=== How to complete this task ===
Whenever the string "pink" turns up in a line of the data below, copy that line.

Object state comparisons
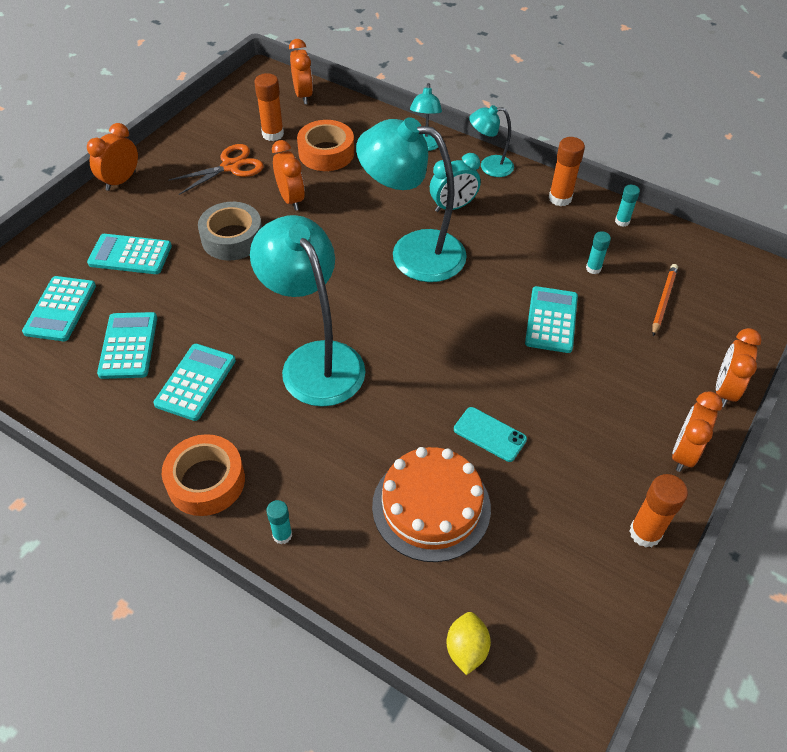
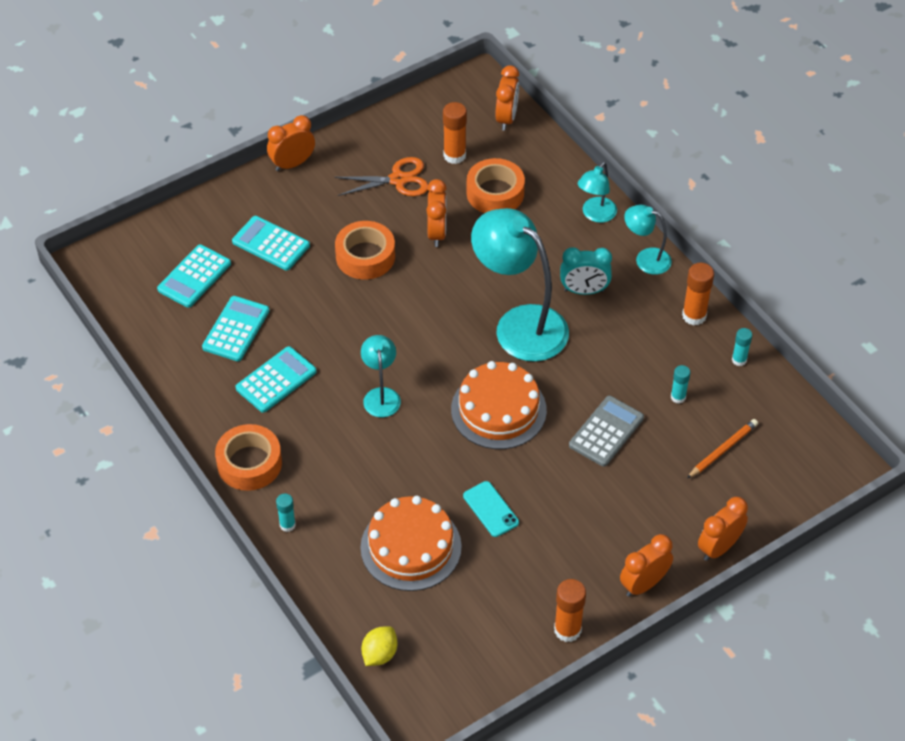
camera: 25 degrees right, 0 degrees up
(232, 238) = (365, 256): grey tape -> orange tape
(315, 360) = (381, 395): turquoise lamp -> turquoise lamp, size x0.50
(439, 334) = (498, 410): none -> orange cake
(551, 320) = (606, 431): turquoise calculator -> grey calculator

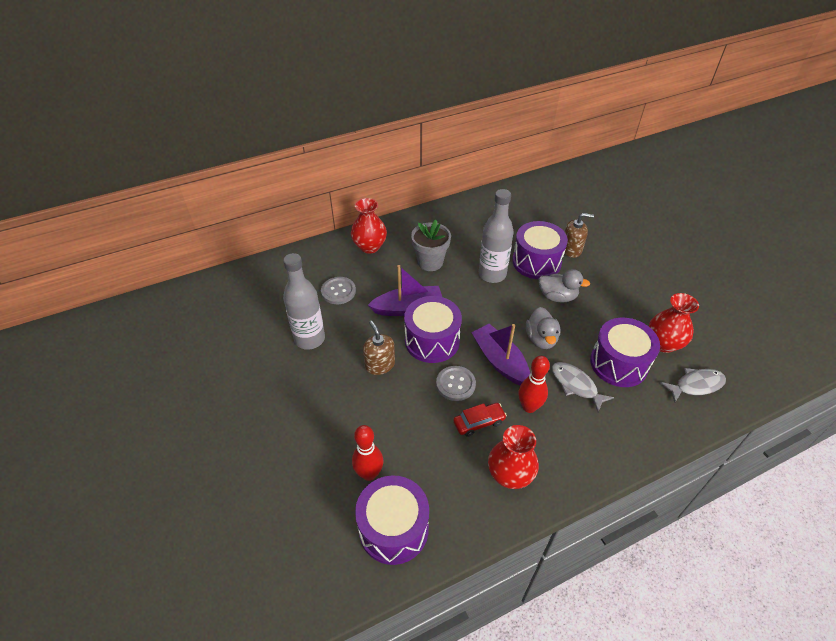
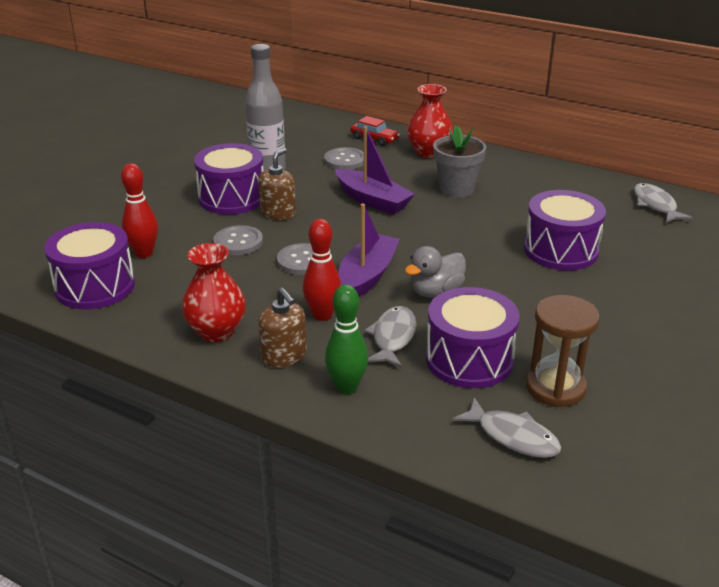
camera: 55 degrees right, 15 degrees down
(401, 407) = (238, 242): none -> grey button
(432, 341) = (344, 228): purple drum -> purple drum (232, 198)
(479, 422) = (266, 291): red car -> red car (374, 139)
(492, 274) = (494, 229): grey bottle -> none
(519, 199) = (655, 205): none -> grey fish
(557, 296) = (522, 282): grey duck -> none
(571, 249) = (624, 267): brown soap dispenser -> brown soap dispenser (284, 356)
(613, 435) = (346, 387): none -> green bowling pin
(663, 343) = (555, 388): red vase -> brown hourglass

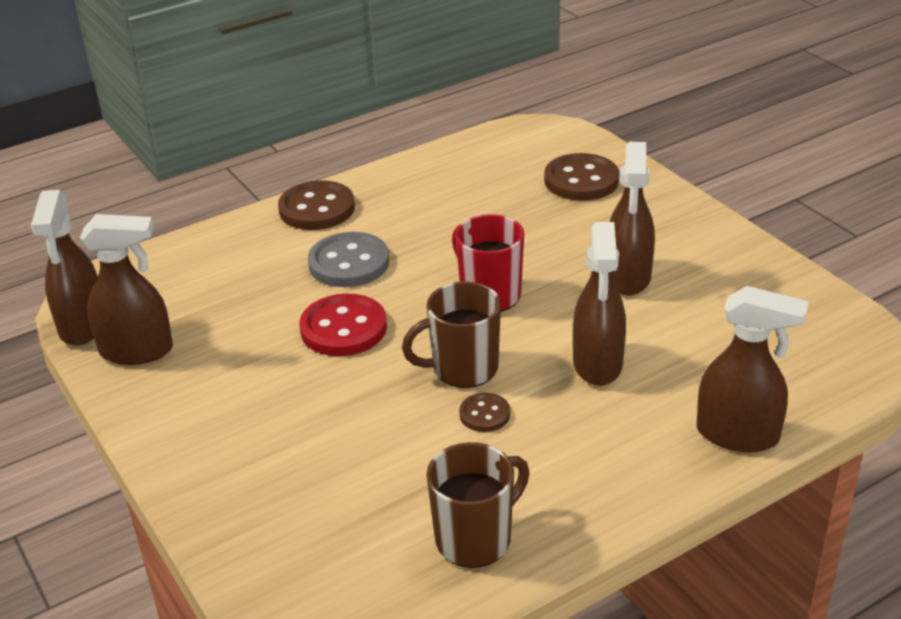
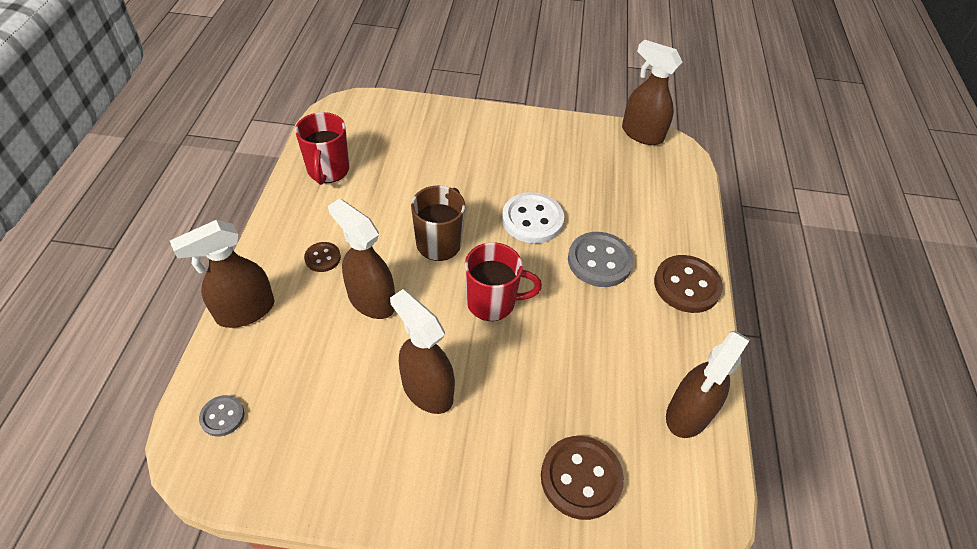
camera: 125 degrees right, 15 degrees up
(137, 351) = (597, 141): brown spray bottle -> brown spray bottle (688, 414)
(343, 328) = (532, 220): red button -> white button
(475, 538) = (328, 170): brown mug -> red mug
(484, 414) = (395, 226): brown button -> brown button (322, 258)
(828, 362) = (222, 416): none -> grey button

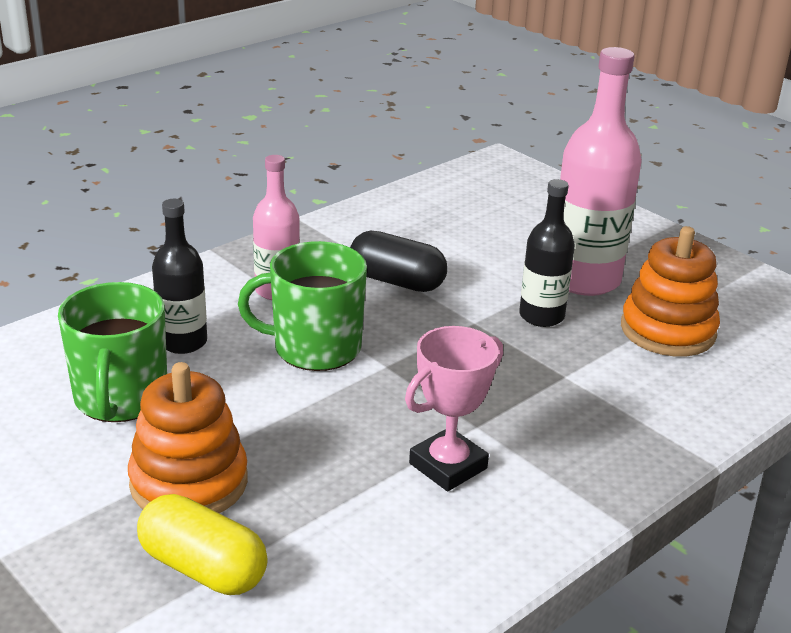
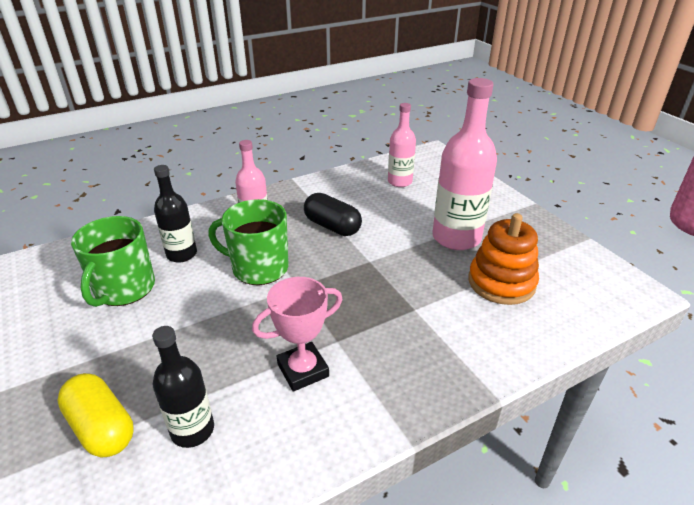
camera: 15 degrees right, 5 degrees up
(189, 482) = (130, 357): orange stacking toy -> none
(468, 209) = (399, 181): none -> pink bottle
(541, 316) = (416, 261): black bottle -> black bottle (192, 430)

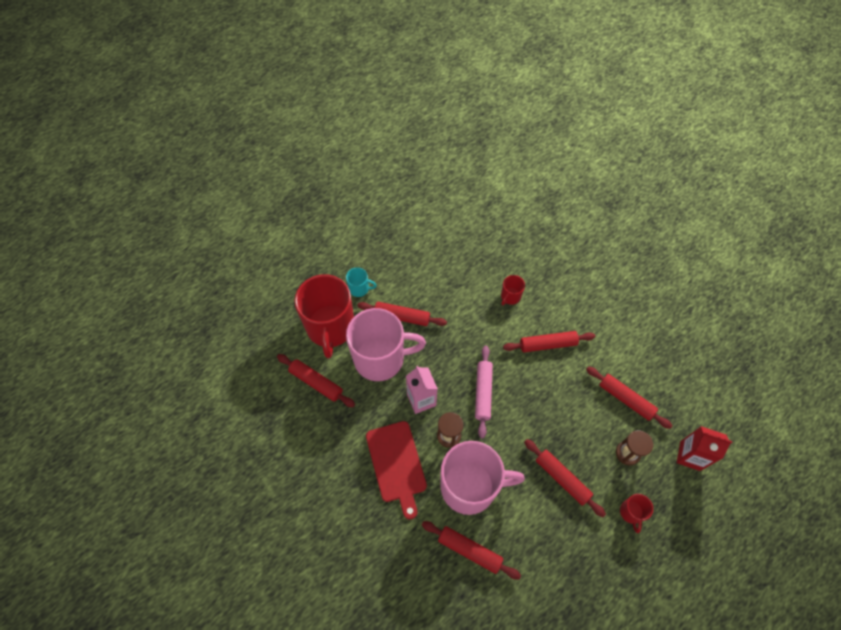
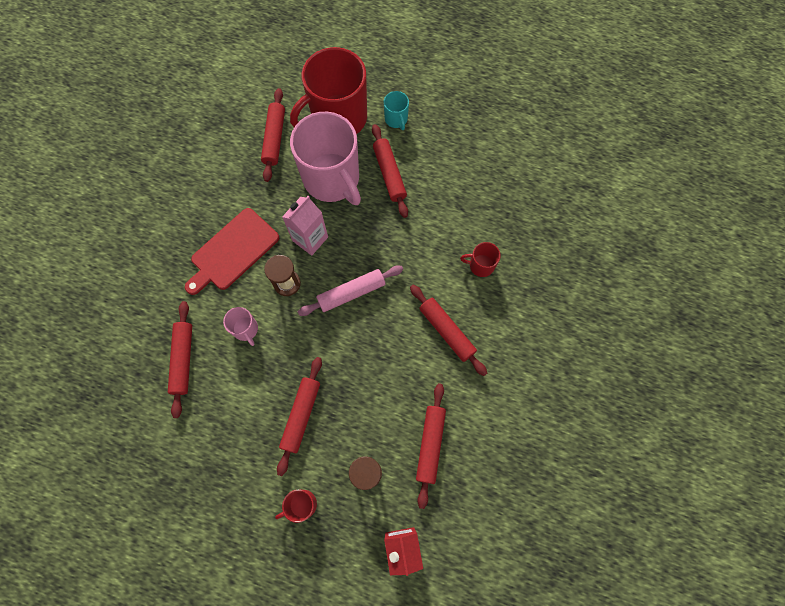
camera: 60 degrees right, 10 degrees up
(470, 486) = (246, 329): pink mug -> pink mug, size x0.42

=== Result for this exercise ===
(468, 209) = (399, 181): none -> pink bottle
(470, 486) = (246, 329): pink mug -> pink mug, size x0.42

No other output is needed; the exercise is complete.